[Data entries]

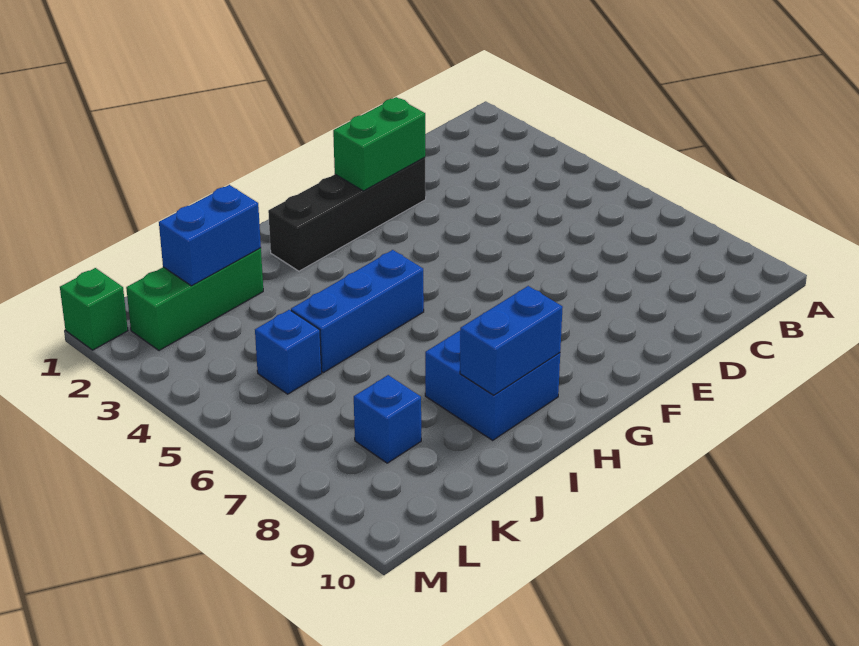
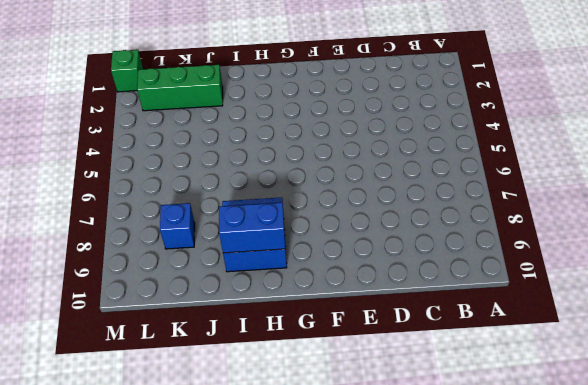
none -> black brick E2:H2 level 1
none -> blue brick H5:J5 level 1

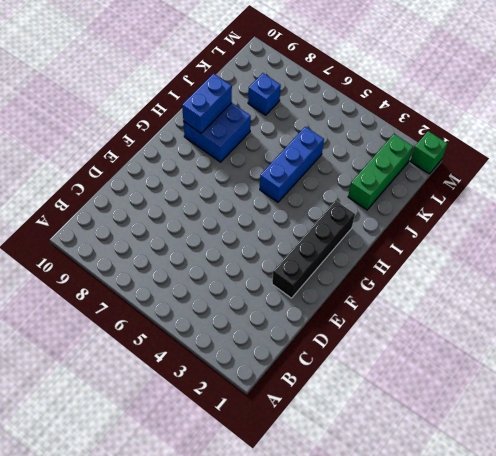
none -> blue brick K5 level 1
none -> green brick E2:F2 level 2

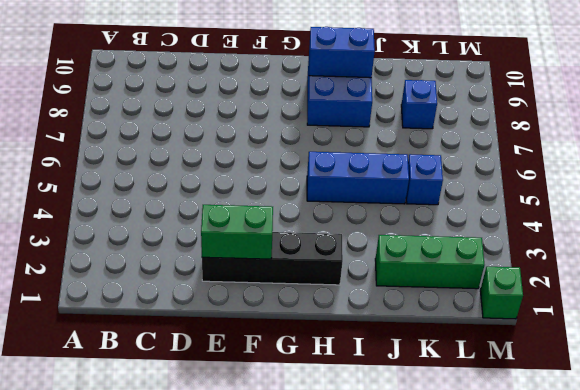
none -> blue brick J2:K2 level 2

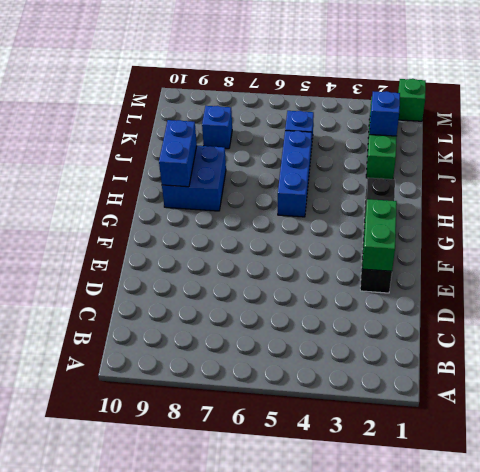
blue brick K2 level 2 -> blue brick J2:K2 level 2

What you are asked to do:
Beginning at the line with "none -> blue brick K5 level 1", reproduce word for word each line through the last line of the records. Include both ends but no pictures.

Problem solution:
none -> blue brick K5 level 1
none -> green brick E2:F2 level 2

none -> blue brick J2:K2 level 2

blue brick K2 level 2 -> blue brick J2:K2 level 2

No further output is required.